#### PROBLEM TO WORK ON
Your copy of the data should match it exactly, leaving out only the pictures.
[[ DATA FOR THIS TASK open ]]
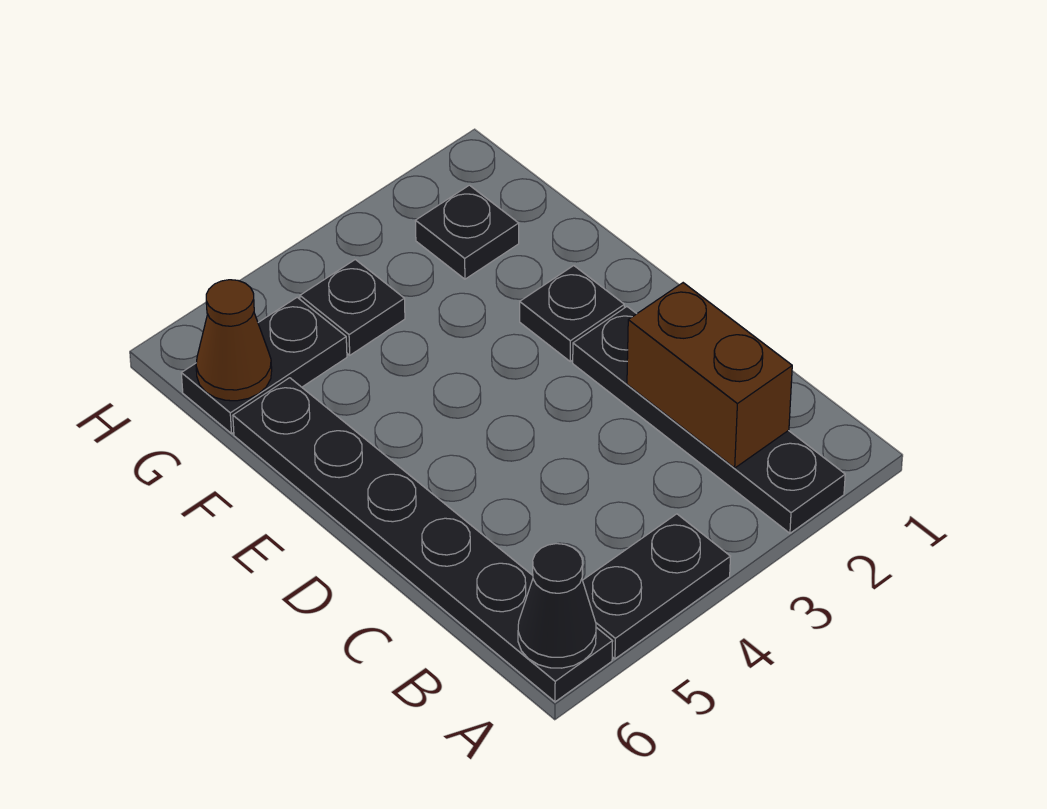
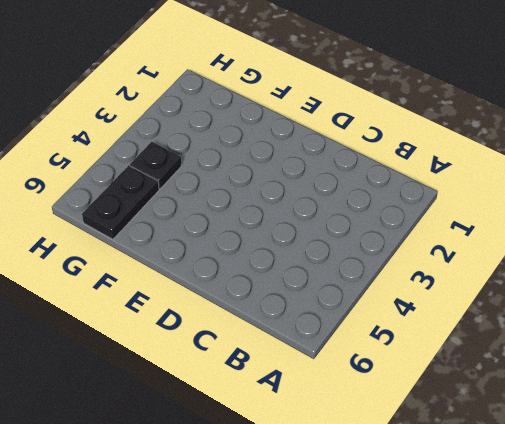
none -> black plate A2:D2 level 1
none -> black plate A4:A5 level 1

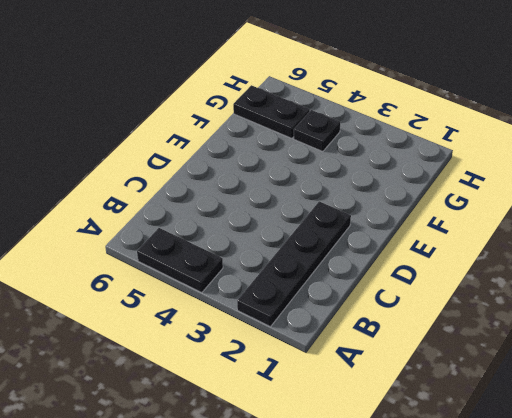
none -> black plate A6:F6 level 1
none -> black plate E2 level 1

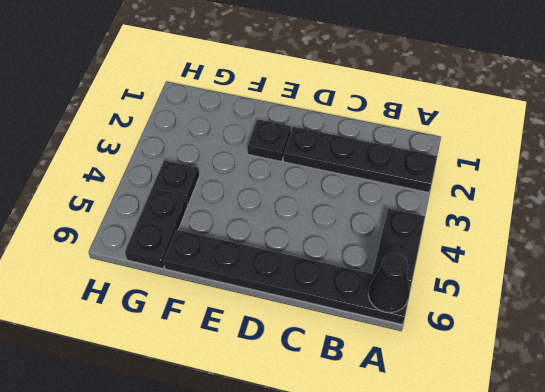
none -> black plate G2 level 1
none -> brown brick B2:C2 level 2

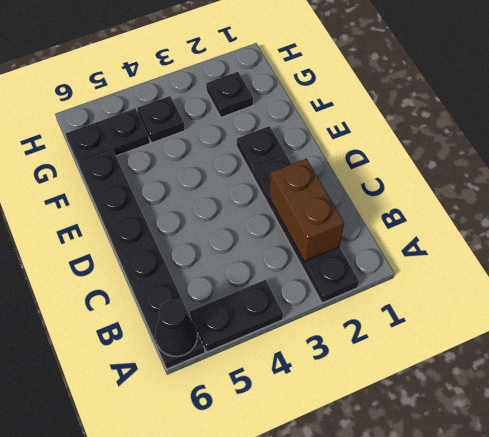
none -> brown cone G6 level 2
[[ DATA FOR THIS TASK closed ]]
#### OUTPUT OF THE EXERCISE
none -> black plate A2:D2 level 1
none -> black plate A4:A5 level 1

none -> black plate A6:F6 level 1
none -> black plate E2 level 1

none -> black plate G2 level 1
none -> brown brick B2:C2 level 2

none -> brown cone G6 level 2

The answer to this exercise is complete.